## PROBLEM STATEMENT
Of the entries below, return only those lines from the line with "none -> pink plate A2:A5 level 1" to the line with "none -> red slope H9:J12 level 1 top H", exactly, both included.

## SUPPLIED INFORMATION
===

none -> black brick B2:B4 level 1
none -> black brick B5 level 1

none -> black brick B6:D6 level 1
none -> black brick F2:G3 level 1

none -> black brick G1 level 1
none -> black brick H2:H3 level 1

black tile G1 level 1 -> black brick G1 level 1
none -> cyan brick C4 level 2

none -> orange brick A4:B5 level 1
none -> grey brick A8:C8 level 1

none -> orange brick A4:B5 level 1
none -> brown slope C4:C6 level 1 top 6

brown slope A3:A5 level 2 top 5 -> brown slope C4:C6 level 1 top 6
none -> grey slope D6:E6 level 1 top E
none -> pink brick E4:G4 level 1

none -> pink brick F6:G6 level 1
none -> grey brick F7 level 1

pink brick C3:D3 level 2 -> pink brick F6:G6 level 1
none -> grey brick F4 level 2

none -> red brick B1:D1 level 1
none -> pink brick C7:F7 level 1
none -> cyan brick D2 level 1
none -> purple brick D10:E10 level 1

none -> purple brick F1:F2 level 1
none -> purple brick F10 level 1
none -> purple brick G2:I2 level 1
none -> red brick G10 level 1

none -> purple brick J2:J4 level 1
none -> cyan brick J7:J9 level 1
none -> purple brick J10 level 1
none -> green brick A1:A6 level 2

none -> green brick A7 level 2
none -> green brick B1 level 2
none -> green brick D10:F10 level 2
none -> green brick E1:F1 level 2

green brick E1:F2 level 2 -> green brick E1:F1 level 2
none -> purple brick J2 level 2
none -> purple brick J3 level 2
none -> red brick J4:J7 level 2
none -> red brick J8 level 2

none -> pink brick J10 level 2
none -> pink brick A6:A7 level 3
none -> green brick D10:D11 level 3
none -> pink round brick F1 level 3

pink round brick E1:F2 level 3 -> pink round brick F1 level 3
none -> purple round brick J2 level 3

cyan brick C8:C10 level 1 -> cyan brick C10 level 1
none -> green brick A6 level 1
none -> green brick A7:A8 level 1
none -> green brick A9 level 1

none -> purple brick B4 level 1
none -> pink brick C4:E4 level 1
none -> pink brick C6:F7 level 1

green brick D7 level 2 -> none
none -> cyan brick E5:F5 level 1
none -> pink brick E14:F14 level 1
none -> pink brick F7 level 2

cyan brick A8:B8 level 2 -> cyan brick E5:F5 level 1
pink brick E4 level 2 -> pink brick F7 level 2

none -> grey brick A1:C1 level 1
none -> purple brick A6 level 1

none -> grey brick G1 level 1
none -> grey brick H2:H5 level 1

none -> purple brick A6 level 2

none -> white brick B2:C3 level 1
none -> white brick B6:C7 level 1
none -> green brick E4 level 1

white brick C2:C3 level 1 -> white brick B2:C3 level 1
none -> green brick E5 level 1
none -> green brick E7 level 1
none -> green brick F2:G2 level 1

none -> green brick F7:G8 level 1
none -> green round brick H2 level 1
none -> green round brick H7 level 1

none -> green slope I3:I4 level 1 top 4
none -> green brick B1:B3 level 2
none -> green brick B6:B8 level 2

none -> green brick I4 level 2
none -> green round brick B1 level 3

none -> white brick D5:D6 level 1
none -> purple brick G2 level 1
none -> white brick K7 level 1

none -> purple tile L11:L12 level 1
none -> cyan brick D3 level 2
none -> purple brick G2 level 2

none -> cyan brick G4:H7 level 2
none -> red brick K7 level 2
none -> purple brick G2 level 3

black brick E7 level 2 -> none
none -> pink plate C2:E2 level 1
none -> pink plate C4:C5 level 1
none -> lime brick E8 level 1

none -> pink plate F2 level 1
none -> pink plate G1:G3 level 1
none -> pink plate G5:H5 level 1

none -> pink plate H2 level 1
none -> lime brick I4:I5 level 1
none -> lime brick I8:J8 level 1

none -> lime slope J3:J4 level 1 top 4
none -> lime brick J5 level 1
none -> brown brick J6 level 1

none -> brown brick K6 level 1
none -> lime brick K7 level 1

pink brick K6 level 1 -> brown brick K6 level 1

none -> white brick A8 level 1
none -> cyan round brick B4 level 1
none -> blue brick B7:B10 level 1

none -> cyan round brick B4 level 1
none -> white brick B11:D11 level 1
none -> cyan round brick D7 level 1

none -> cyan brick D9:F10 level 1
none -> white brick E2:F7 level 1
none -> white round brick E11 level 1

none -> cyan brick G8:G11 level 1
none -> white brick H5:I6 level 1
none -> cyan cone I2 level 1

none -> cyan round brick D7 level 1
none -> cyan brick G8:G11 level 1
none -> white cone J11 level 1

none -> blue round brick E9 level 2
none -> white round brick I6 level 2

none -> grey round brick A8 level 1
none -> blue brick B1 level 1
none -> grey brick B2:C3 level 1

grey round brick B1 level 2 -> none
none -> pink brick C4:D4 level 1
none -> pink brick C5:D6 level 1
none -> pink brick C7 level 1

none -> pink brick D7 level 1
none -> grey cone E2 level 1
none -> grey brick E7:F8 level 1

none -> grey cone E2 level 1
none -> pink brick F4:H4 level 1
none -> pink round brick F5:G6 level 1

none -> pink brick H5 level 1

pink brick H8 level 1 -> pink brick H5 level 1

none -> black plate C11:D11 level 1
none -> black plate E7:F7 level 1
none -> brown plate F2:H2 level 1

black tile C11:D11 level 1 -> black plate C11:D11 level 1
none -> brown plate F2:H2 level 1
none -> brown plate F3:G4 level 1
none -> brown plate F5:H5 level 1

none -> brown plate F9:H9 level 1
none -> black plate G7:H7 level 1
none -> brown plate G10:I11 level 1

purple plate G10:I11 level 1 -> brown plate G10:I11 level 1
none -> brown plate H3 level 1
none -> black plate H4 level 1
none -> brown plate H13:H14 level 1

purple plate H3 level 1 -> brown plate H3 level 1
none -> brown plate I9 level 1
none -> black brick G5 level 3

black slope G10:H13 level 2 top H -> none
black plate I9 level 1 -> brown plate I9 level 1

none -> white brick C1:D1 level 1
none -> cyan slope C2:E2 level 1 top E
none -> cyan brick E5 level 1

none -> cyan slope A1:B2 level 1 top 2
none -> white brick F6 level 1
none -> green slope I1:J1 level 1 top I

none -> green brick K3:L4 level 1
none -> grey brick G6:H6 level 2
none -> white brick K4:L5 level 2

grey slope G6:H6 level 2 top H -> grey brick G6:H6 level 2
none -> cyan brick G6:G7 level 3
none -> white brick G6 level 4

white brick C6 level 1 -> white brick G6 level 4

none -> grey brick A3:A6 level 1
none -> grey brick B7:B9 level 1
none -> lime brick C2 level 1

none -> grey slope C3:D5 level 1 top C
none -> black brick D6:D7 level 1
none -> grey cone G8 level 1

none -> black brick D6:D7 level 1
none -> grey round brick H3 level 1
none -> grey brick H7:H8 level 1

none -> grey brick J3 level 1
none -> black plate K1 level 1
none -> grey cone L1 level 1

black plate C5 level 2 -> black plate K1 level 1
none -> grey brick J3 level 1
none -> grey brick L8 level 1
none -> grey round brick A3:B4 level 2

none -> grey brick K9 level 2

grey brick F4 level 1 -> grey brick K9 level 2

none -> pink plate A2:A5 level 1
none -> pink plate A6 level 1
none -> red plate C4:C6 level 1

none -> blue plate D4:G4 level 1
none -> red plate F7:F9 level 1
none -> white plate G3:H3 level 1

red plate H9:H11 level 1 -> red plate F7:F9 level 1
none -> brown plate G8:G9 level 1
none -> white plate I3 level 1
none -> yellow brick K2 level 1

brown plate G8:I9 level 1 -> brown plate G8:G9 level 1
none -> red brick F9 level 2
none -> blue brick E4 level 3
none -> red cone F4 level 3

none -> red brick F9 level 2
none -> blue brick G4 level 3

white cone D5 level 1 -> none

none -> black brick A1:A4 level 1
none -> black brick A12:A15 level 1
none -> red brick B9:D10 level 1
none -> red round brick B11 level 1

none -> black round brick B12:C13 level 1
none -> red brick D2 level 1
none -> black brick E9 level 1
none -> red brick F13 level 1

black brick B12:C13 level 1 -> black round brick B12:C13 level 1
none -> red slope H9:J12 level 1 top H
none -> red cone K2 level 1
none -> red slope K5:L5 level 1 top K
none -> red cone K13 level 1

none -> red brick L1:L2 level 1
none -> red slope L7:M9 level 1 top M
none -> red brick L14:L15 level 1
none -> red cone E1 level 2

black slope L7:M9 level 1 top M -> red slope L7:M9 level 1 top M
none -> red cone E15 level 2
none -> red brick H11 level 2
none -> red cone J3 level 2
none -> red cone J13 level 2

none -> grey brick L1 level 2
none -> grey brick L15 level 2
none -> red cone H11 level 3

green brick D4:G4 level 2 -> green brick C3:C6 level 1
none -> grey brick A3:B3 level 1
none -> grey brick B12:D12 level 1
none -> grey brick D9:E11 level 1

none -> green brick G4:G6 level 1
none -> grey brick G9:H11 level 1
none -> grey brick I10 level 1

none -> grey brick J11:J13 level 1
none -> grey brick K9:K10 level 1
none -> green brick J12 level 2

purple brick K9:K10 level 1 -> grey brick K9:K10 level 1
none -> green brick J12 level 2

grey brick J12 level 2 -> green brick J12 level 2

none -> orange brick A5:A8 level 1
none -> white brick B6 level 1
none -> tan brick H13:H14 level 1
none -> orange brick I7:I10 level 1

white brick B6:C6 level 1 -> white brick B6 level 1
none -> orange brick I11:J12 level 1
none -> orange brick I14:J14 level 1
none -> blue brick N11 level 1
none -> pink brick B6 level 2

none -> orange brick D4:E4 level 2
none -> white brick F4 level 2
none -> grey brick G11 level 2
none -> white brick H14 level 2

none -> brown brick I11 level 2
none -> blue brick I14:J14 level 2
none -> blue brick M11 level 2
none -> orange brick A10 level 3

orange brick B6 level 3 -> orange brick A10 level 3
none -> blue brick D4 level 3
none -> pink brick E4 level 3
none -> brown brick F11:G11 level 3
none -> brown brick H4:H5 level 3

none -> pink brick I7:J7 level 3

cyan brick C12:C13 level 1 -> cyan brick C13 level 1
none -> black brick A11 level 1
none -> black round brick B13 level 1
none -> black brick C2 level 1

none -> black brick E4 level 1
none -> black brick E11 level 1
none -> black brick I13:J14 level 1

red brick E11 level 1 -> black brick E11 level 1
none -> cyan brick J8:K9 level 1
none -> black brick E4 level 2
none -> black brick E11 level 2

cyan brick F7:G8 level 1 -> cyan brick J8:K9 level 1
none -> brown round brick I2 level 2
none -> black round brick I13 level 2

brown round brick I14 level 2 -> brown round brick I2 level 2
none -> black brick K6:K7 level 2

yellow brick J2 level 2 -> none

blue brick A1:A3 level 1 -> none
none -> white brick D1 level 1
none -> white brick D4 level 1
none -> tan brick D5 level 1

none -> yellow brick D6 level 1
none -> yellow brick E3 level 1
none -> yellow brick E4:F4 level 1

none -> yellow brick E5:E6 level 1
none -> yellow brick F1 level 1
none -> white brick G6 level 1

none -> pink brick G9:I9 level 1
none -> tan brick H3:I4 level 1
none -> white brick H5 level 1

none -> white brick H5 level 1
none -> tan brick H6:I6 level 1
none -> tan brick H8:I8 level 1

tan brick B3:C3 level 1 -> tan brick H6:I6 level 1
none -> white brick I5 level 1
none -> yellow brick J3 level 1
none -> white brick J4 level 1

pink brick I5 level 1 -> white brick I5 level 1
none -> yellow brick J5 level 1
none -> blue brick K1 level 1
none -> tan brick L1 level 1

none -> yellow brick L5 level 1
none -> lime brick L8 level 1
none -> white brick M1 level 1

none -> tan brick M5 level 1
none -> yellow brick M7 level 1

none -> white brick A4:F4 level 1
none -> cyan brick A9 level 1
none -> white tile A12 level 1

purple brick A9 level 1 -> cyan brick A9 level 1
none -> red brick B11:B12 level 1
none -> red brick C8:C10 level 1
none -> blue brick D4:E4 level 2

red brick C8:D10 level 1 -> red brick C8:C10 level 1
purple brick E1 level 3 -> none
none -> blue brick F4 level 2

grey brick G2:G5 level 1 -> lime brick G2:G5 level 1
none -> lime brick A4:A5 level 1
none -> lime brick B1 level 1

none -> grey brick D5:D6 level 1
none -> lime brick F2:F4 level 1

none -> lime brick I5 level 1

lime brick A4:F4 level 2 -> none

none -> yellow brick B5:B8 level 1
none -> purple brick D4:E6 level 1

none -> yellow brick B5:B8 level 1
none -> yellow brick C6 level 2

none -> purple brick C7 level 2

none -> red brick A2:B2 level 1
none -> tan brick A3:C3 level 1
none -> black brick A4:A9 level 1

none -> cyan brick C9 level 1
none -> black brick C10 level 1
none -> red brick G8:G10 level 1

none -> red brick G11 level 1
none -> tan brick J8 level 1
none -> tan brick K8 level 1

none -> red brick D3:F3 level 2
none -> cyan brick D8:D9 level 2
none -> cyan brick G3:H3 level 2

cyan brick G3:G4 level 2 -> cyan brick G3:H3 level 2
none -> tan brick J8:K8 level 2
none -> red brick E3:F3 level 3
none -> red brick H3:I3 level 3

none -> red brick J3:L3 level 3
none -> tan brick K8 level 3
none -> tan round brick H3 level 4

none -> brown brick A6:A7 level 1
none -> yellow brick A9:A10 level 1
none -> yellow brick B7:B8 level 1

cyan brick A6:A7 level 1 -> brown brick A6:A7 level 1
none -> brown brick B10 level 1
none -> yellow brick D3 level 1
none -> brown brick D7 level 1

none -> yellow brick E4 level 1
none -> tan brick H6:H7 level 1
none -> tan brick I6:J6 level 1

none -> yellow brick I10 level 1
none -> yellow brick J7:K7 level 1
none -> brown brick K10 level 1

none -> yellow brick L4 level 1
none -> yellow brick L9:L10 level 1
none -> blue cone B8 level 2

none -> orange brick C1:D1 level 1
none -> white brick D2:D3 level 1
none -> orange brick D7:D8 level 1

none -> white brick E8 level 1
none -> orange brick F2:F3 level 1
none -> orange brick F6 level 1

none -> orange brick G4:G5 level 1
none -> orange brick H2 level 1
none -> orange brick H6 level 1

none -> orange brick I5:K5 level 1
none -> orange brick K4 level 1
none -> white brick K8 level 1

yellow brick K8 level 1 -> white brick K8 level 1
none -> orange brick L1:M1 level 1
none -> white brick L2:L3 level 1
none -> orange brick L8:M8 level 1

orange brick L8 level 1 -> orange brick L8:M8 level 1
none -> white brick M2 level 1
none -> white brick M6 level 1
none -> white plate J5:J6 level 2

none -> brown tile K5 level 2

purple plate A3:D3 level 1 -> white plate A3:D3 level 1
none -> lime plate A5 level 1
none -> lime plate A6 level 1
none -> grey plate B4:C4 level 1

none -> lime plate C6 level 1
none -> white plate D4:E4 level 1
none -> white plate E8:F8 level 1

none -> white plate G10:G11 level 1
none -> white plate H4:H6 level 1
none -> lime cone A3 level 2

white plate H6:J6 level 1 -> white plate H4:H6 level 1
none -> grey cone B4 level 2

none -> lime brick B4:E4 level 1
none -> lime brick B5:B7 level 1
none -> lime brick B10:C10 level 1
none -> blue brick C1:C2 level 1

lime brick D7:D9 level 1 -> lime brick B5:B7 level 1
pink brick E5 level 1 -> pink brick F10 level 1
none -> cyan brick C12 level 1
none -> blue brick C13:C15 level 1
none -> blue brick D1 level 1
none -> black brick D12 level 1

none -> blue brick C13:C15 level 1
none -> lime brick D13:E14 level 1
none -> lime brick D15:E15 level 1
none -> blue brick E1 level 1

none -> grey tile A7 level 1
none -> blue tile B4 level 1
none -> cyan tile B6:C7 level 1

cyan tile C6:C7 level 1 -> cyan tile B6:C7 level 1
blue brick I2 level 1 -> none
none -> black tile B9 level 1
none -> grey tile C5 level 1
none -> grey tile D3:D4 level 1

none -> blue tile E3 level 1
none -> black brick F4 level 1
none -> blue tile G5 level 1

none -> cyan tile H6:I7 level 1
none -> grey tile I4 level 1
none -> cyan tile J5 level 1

===

## ANSWER
none -> pink plate A2:A5 level 1
none -> pink plate A6 level 1
none -> red plate C4:C6 level 1

none -> blue plate D4:G4 level 1
none -> red plate F7:F9 level 1
none -> white plate G3:H3 level 1

red plate H9:H11 level 1 -> red plate F7:F9 level 1
none -> brown plate G8:G9 level 1
none -> white plate I3 level 1
none -> yellow brick K2 level 1

brown plate G8:I9 level 1 -> brown plate G8:G9 level 1
none -> red brick F9 level 2
none -> blue brick E4 level 3
none -> red cone F4 level 3

none -> red brick F9 level 2
none -> blue brick G4 level 3

white cone D5 level 1 -> none

none -> black brick A1:A4 level 1
none -> black brick A12:A15 level 1
none -> red brick B9:D10 level 1
none -> red round brick B11 level 1

none -> black round brick B12:C13 level 1
none -> red brick D2 level 1
none -> black brick E9 level 1
none -> red brick F13 level 1

black brick B12:C13 level 1 -> black round brick B12:C13 level 1
none -> red slope H9:J12 level 1 top H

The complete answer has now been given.